◆ TASK DIRECTIONS
Exclude the pictures and reproduce the remaining data exactly as written.

◆ INPUT DATA
********

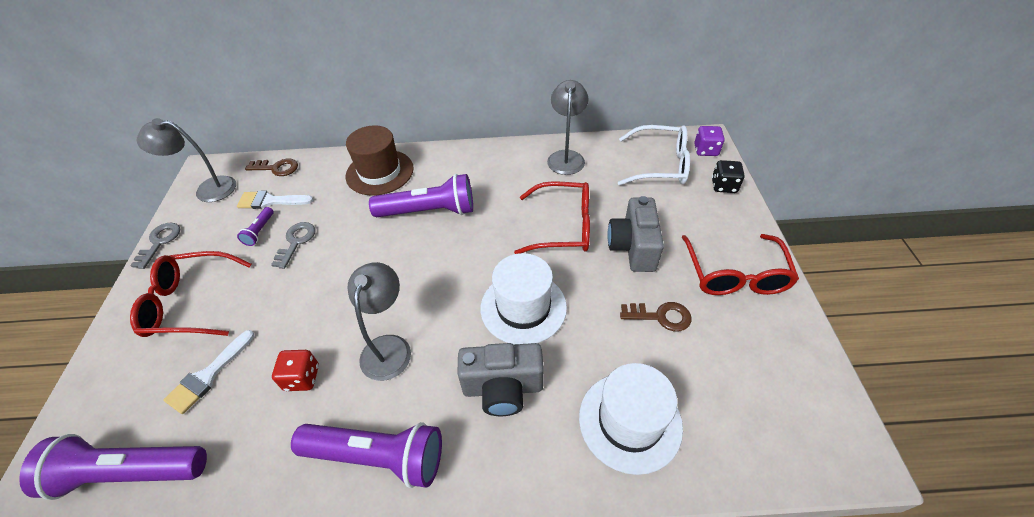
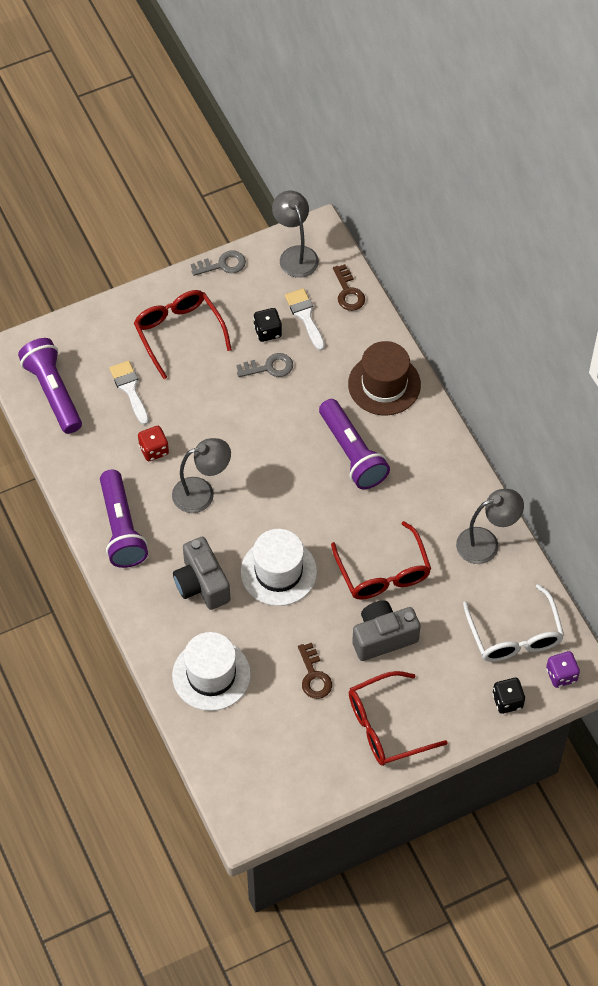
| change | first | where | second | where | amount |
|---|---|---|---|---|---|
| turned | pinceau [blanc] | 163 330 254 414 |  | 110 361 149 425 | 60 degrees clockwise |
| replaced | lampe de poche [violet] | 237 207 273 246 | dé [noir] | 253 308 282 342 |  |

********

◆ RESPONSE BOX
| change | first | where | second | where | amount |
|---|---|---|---|---|---|
| turned | pinceau [blanc] | 163 330 254 414 |  | 110 361 149 425 | 60 degrees clockwise |
| replaced | lampe de poche [violet] | 237 207 273 246 | dé [noir] | 253 308 282 342 |  |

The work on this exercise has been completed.